## WHAT TO DO
Reproduce, without alteration, every line of the data; exclude the images.

** RECORDED DATA follows **

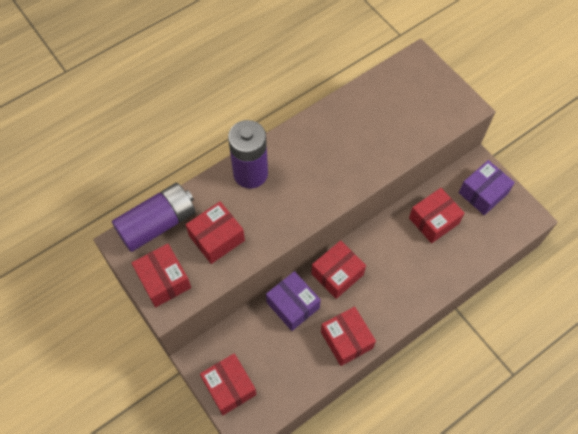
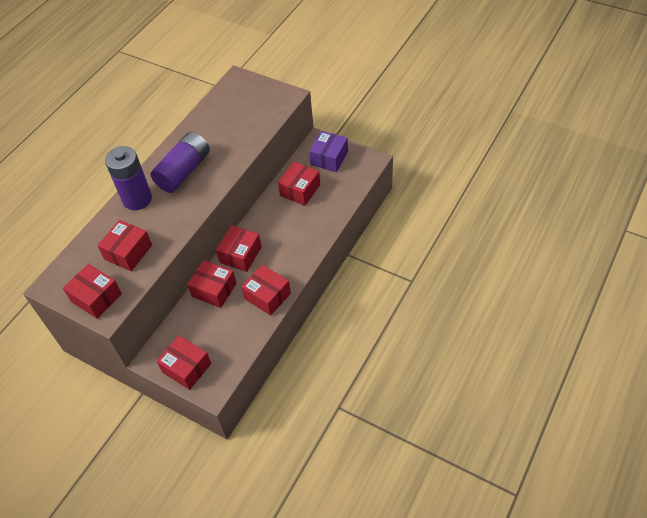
camera: 20 degrees left, 10 degrees down
(157, 224) = (74, 261): purple battery -> purple battery (184, 171)
(293, 305) = (214, 290): purple box -> red box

** End of RECORDED DATA **

## SOLUTION TO THIS EXERCISE
camera: 20 degrees left, 10 degrees down
(157, 224) = (74, 261): purple battery -> purple battery (184, 171)
(293, 305) = (214, 290): purple box -> red box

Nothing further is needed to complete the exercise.